• SUPPLIED RECORDS:
══════════

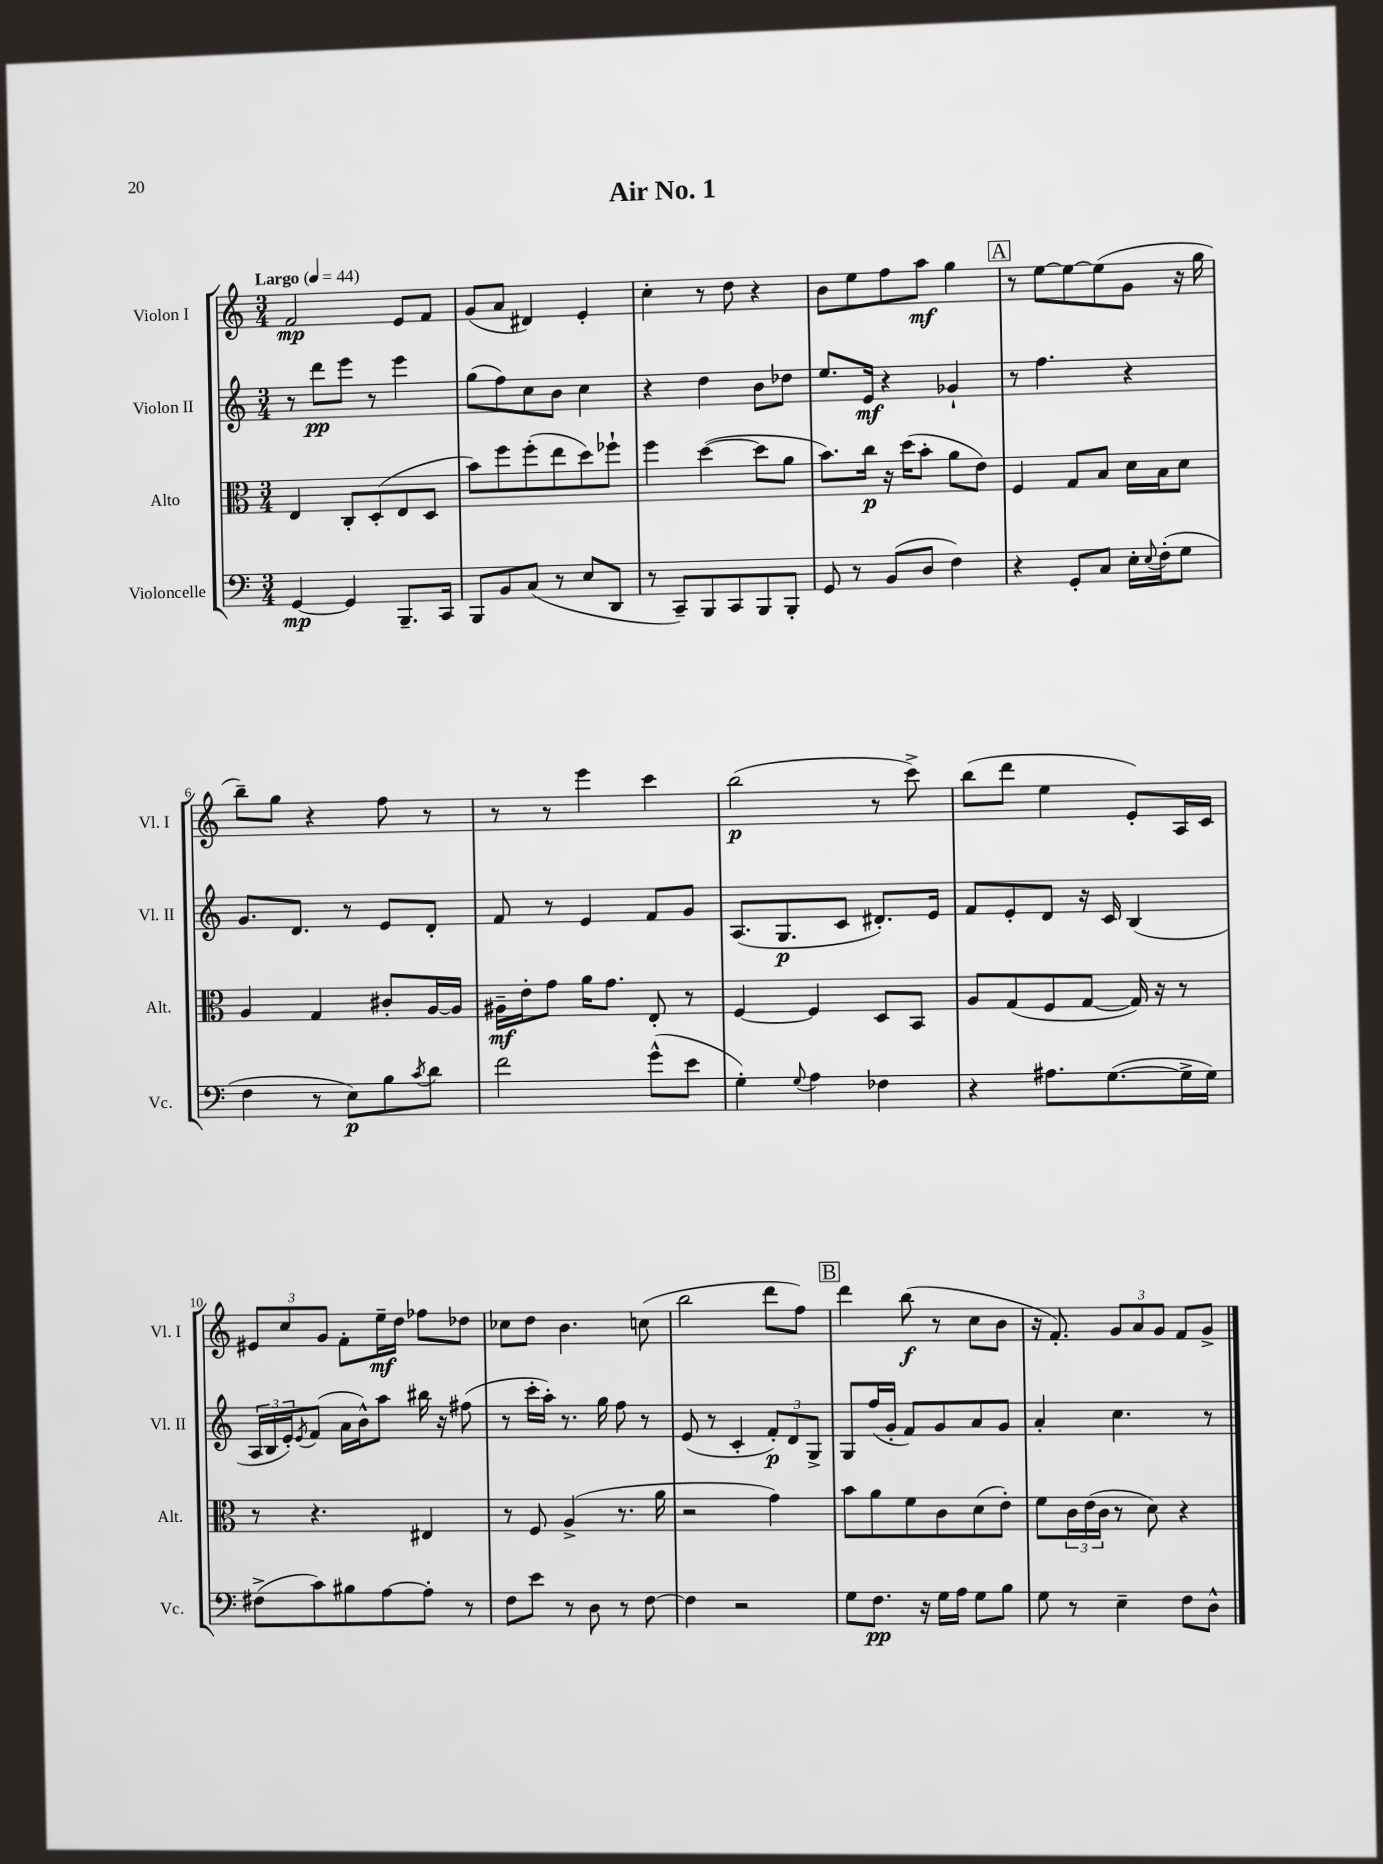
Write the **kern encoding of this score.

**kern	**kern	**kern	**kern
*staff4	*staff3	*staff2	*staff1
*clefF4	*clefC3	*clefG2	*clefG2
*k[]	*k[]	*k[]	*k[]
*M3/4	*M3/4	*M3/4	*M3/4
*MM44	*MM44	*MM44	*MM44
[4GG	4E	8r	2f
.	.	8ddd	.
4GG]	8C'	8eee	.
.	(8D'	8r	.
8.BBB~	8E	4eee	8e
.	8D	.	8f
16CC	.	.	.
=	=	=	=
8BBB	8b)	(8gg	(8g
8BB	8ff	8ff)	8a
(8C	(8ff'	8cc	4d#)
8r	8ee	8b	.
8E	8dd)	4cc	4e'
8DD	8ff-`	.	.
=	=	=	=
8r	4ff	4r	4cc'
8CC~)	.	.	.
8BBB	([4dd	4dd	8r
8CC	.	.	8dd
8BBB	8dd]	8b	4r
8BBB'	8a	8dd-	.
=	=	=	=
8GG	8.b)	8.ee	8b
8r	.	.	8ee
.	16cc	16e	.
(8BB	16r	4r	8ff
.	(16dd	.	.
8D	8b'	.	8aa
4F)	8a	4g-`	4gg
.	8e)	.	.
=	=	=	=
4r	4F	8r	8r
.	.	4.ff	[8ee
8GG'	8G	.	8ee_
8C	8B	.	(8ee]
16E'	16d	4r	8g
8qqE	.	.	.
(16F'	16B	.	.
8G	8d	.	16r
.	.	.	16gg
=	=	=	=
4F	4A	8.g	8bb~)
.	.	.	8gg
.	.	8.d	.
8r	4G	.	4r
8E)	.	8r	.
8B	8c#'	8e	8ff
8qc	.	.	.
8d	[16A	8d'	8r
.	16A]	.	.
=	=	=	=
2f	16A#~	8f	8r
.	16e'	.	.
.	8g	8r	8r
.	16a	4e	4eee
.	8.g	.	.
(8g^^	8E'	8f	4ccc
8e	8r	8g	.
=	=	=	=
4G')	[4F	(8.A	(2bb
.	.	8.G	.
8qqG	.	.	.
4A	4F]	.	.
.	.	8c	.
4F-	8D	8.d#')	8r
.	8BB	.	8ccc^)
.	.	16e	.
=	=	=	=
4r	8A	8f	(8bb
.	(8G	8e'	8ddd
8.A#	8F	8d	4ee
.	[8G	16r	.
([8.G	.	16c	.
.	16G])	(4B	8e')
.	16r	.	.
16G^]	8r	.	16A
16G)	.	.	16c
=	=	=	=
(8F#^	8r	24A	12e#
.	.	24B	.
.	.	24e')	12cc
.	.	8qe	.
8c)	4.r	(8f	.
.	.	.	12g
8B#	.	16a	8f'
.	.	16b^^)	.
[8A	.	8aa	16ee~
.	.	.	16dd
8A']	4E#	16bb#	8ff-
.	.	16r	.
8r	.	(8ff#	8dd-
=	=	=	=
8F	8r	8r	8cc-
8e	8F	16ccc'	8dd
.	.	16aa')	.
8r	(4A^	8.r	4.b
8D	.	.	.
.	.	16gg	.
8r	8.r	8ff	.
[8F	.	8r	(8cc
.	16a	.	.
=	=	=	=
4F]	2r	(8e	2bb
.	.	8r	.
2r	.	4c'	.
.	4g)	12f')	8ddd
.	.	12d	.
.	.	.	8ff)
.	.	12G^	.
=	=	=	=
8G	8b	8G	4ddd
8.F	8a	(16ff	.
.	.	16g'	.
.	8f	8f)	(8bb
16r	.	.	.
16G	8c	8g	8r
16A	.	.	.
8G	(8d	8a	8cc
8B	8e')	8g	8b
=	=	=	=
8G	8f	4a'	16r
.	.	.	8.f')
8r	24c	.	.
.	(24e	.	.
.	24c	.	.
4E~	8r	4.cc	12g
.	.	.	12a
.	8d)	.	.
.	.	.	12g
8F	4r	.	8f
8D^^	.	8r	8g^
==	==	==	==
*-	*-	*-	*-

══════════

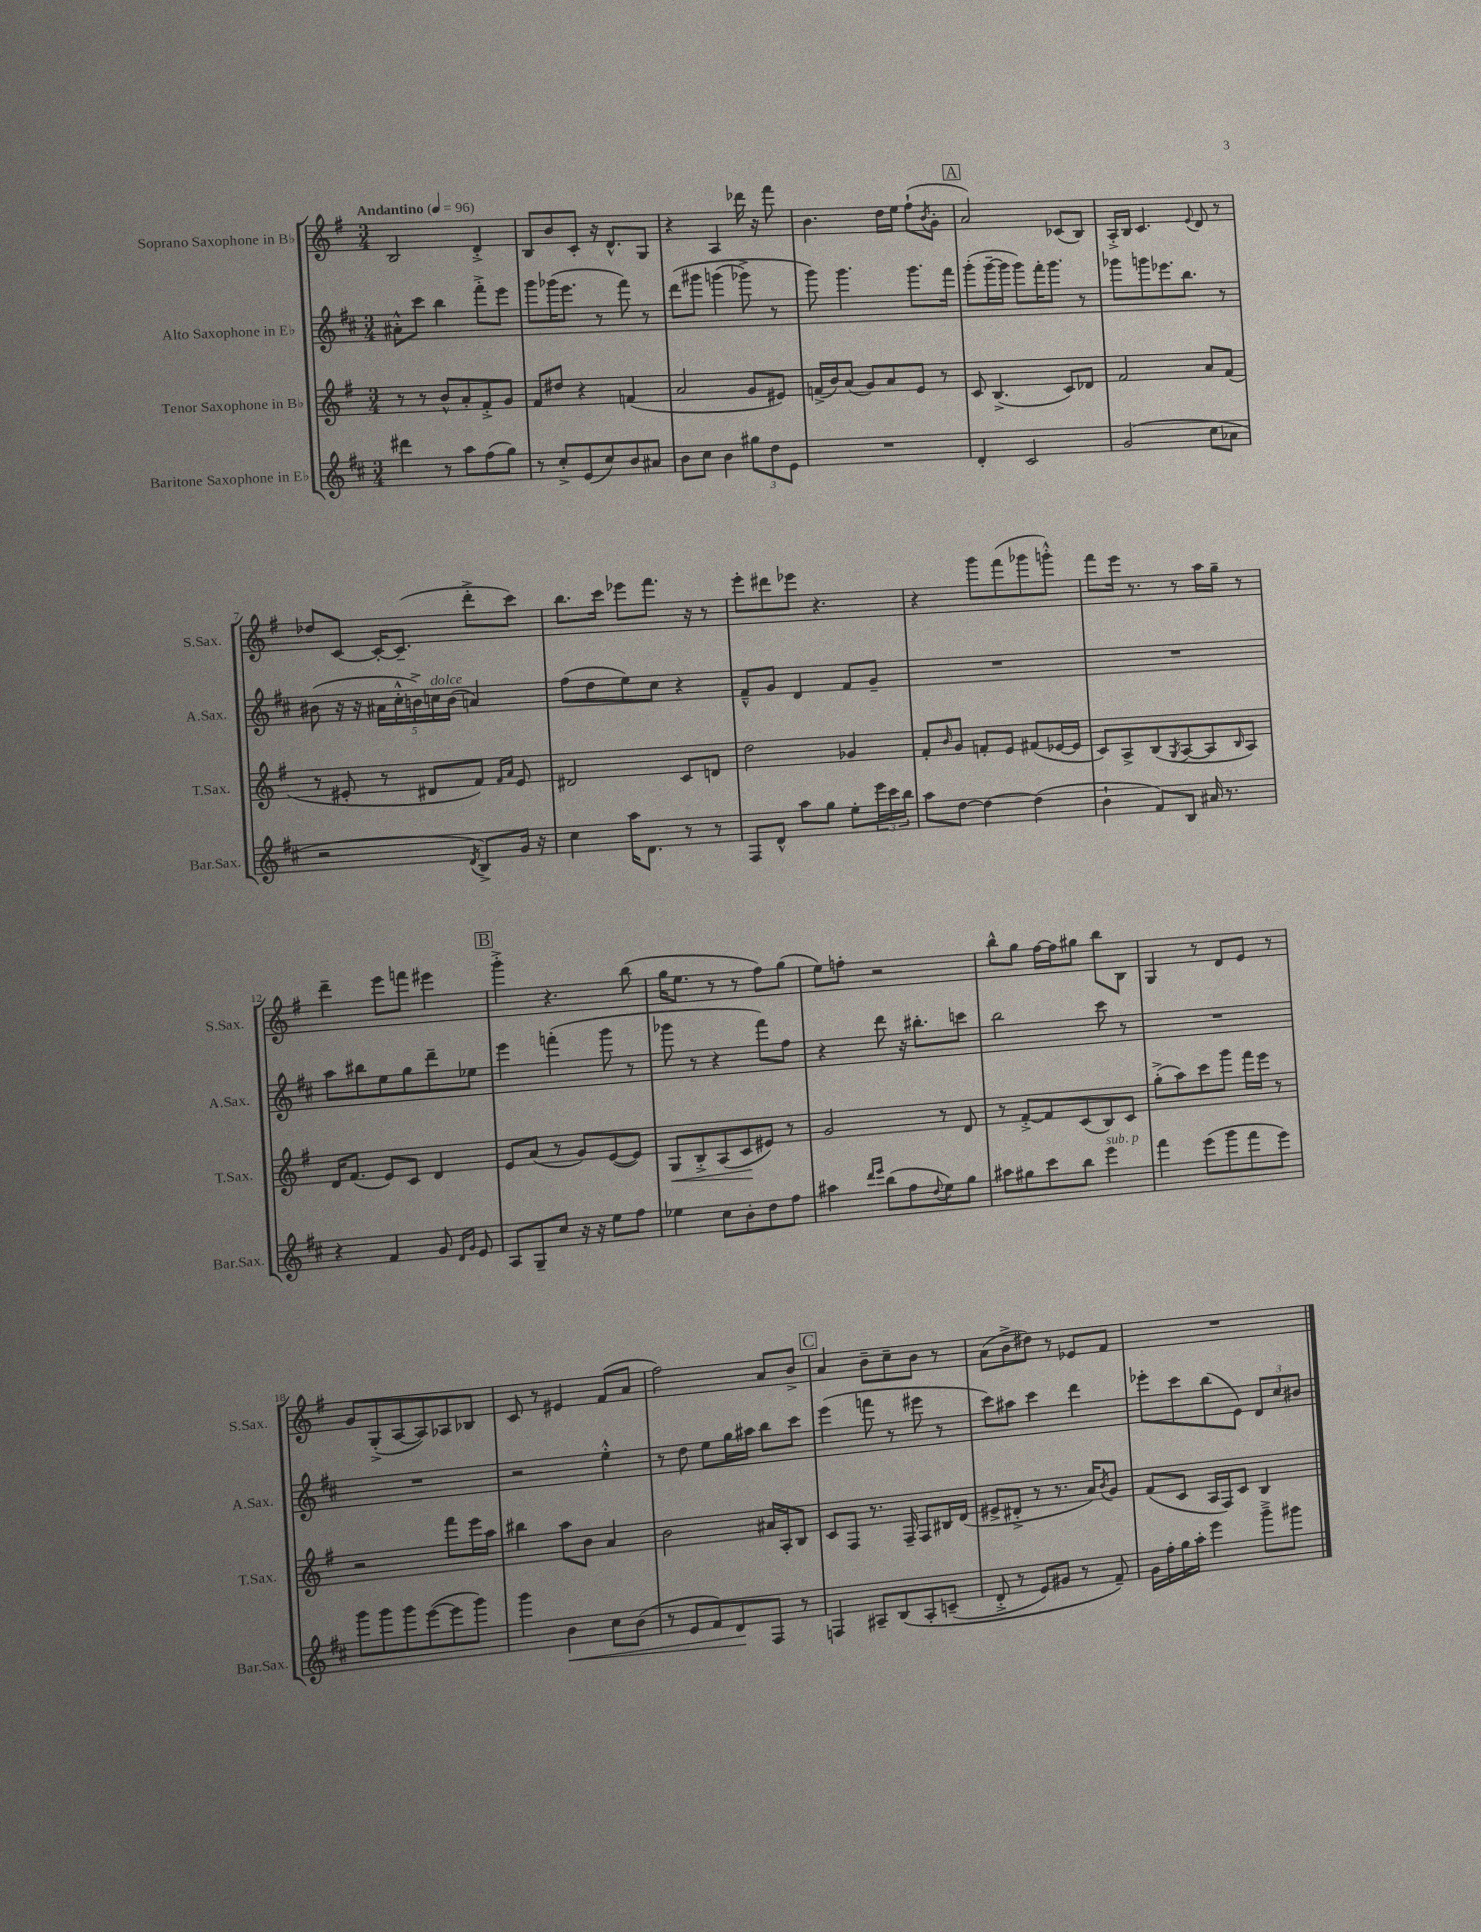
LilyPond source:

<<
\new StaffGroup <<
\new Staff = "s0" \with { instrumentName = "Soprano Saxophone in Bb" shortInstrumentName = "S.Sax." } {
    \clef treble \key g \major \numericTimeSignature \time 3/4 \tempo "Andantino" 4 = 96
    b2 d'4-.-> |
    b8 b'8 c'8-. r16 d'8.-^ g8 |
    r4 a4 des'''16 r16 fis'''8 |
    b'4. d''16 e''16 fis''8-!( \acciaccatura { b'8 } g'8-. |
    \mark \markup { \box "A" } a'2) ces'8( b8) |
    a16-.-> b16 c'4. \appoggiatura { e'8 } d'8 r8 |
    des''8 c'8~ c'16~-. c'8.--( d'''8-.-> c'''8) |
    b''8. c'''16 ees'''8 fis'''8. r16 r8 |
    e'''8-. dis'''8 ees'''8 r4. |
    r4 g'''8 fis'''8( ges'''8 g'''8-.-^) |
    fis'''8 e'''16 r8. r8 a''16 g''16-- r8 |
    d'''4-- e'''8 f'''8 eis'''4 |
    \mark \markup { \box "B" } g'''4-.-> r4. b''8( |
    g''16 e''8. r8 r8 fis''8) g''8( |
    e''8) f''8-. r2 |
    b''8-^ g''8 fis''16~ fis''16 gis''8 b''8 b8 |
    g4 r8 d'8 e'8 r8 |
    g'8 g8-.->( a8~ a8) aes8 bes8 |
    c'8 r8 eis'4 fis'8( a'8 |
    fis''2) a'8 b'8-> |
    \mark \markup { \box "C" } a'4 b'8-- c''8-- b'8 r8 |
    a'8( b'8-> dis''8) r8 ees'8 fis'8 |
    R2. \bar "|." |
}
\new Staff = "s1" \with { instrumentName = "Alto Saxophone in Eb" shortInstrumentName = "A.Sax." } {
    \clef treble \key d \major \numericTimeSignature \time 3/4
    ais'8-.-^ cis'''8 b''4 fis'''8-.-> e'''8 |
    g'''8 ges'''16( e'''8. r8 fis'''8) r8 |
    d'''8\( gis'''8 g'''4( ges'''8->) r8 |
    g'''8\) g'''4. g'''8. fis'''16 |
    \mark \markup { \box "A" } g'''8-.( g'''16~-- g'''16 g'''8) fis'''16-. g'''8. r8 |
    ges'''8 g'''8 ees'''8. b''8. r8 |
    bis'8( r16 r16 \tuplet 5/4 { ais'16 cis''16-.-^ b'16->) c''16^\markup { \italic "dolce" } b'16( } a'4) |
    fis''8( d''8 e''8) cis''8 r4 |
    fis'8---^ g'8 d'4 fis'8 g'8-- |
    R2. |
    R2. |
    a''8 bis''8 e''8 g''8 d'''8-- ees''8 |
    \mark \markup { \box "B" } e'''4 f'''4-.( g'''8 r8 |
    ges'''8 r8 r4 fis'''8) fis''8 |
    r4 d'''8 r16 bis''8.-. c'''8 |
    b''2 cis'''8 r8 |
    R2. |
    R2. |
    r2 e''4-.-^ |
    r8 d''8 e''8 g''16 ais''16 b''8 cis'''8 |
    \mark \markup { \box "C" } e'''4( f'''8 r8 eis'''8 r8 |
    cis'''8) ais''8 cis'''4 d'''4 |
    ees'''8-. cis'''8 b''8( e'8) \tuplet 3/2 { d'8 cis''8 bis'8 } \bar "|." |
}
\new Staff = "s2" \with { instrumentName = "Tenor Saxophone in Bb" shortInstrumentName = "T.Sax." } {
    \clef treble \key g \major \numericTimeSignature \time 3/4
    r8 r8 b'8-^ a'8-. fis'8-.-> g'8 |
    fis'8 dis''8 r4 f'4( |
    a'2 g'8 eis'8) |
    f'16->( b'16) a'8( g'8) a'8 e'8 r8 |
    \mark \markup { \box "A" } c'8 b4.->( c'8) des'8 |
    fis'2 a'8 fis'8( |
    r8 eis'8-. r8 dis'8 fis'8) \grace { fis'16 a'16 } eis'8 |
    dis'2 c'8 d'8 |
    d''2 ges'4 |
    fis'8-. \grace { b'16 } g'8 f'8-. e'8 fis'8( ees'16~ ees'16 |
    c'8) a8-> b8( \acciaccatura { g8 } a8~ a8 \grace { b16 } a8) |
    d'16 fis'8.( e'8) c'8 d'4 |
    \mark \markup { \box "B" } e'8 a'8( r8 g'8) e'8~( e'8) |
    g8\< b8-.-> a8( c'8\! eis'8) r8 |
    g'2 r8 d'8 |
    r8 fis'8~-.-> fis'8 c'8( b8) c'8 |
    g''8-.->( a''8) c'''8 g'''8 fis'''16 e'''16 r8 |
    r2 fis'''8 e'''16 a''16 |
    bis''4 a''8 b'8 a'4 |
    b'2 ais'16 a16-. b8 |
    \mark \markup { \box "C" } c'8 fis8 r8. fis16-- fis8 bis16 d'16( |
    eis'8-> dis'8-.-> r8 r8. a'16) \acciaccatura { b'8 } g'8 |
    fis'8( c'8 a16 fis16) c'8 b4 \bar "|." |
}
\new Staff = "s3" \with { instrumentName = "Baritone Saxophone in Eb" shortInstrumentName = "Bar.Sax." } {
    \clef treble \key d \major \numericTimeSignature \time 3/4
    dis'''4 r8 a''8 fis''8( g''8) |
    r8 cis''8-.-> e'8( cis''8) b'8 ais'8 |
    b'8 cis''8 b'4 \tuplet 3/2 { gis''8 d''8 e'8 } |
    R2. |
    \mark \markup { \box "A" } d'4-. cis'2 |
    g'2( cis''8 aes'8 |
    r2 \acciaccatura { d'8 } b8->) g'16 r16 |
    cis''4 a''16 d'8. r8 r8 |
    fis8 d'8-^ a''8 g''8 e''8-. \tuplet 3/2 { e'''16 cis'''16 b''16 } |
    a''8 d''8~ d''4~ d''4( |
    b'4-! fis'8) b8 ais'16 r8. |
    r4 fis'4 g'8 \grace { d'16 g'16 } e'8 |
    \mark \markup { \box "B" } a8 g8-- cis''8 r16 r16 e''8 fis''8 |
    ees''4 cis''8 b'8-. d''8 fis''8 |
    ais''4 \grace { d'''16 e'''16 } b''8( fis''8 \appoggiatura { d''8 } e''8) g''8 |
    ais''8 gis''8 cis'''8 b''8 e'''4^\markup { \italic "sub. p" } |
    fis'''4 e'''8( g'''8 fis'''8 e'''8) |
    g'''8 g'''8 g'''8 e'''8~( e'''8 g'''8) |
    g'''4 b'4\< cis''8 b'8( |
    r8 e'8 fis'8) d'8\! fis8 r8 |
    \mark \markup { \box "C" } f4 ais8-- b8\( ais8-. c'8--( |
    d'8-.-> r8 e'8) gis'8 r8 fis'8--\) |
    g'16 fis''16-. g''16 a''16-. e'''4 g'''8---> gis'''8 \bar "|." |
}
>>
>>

══════════

• WHAT YOU ARE ASKED TO DO:
Pick out every line above that contains the string "shortInstrumentName", treating uppercase and lowercase as different.

• EXERCISE ANSWER:
\new Staff = "s0" \with { instrumentName = "Soprano Saxophone in Bb" shortInstrumentName = "S.Sax." } {
\new Staff = "s1" \with { instrumentName = "Alto Saxophone in Eb" shortInstrumentName = "A.Sax." } {
\new Staff = "s2" \with { instrumentName = "Tenor Saxophone in Bb" shortInstrumentName = "T.Sax." } {
\new Staff = "s3" \with { instrumentName = "Baritone Saxophone in Eb" shortInstrumentName = "Bar.Sax." } {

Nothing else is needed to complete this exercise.